:: WHAT YOU HAVE TO DO ::
Copy exactly, no pictures: every line from the one that contains "none -> tan brick E1:E3 level 1" through the end of the entries below.

═══ DATA SUPPLIED ═══

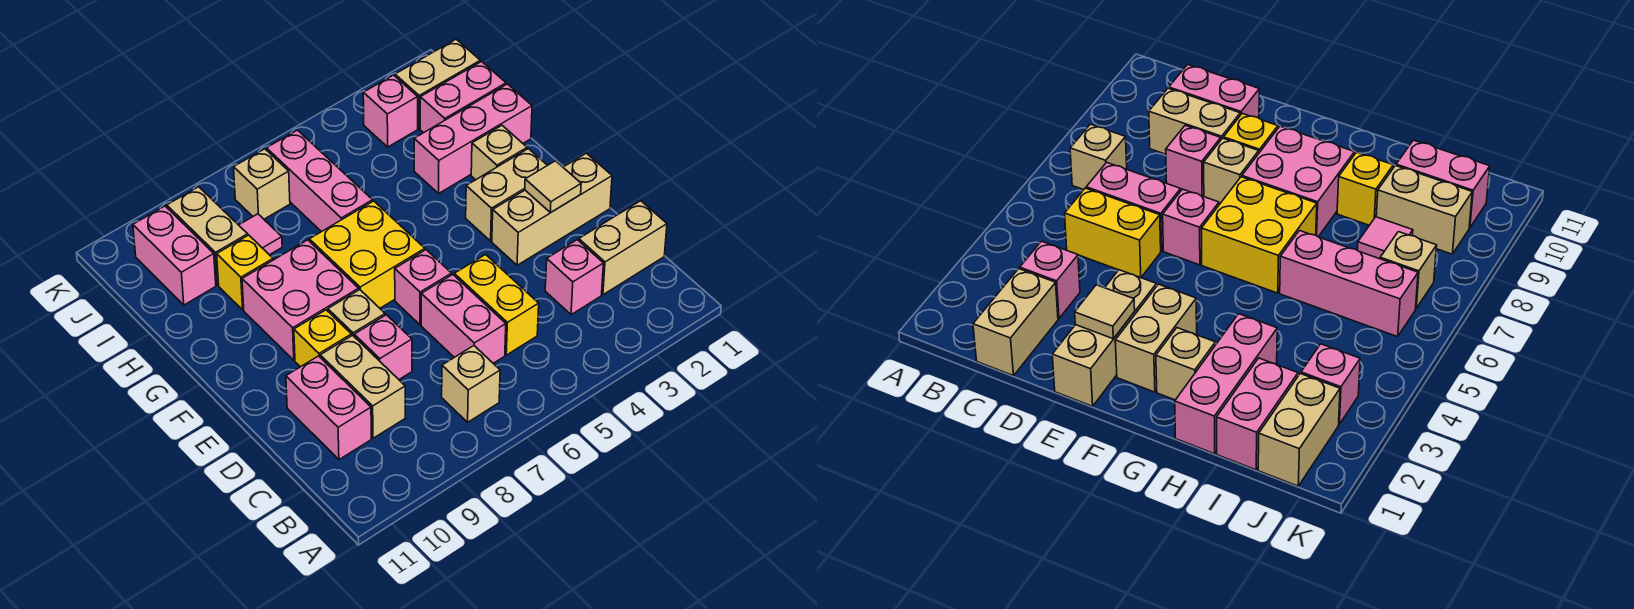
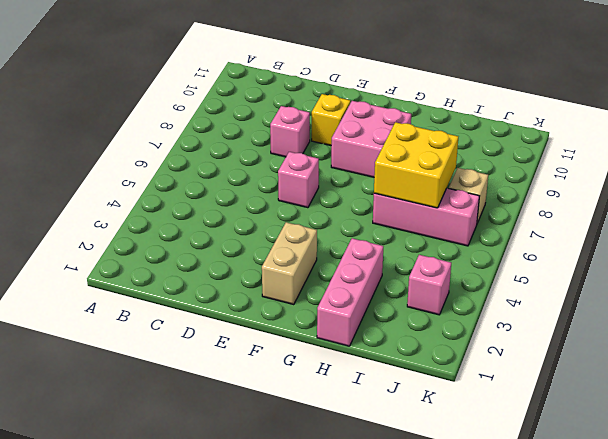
yellow brick H6:I7 level 2 -> yellow brick F6:G7 level 1
none -> tan brick B7 level 1
none -> tan brick C1:C2 level 1
none -> pink brick C3 level 1

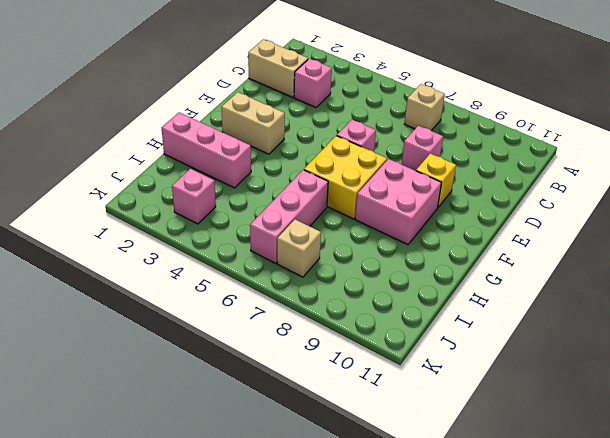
none -> yellow brick C5:D5 level 1
none -> pink brick C6:D6 level 1
none -> tan brick C9:D9 level 1

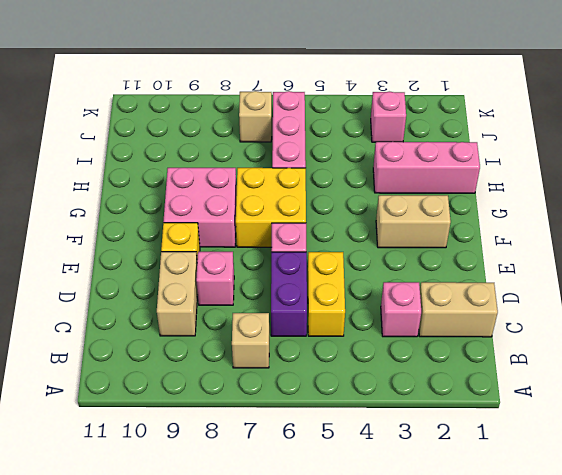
purple brick C6:D6 level 1 -> pink brick C6:D6 level 1
none -> pink brick C10:D10 level 1
none -> tan brick E1:E3 level 1
none -> tan brick E8 level 1

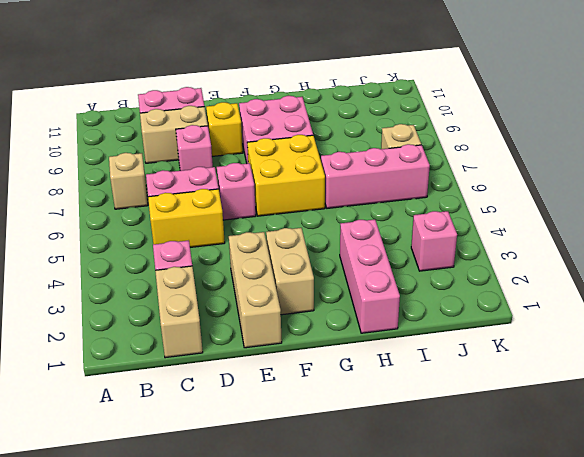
none -> tan brick E8 level 1
none -> tan brick G2 level 1
none -> yellow brick H9 level 1

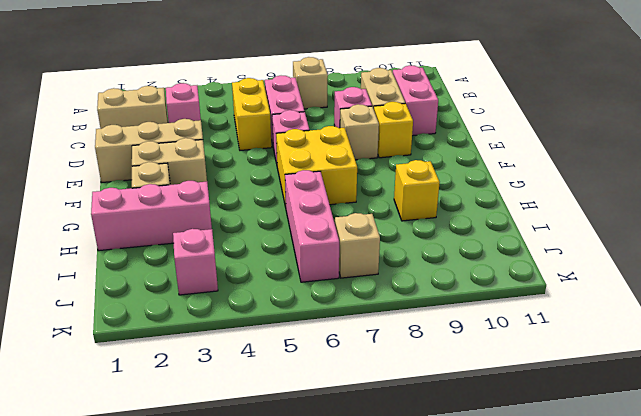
none -> pink brick F8:G9 level 1
none -> pink brick I1:I2 level 1
none -> pink tile I8 level 1

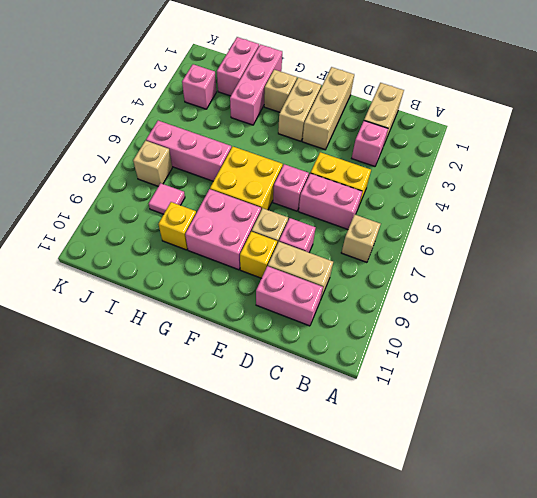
none -> tan brick I9:J9 level 1
none -> pink brick I10:J10 level 1
none -> tan brick J1:J2 level 1

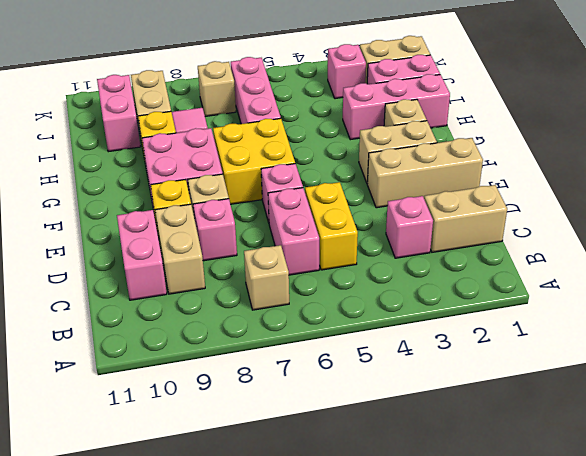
none -> tan tile E2 level 2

═══

:: YOUR SOLUTION ::
none -> tan brick E1:E3 level 1
none -> tan brick E8 level 1

none -> tan brick E8 level 1
none -> tan brick G2 level 1
none -> yellow brick H9 level 1

none -> pink brick F8:G9 level 1
none -> pink brick I1:I2 level 1
none -> pink tile I8 level 1

none -> tan brick I9:J9 level 1
none -> pink brick I10:J10 level 1
none -> tan brick J1:J2 level 1

none -> tan tile E2 level 2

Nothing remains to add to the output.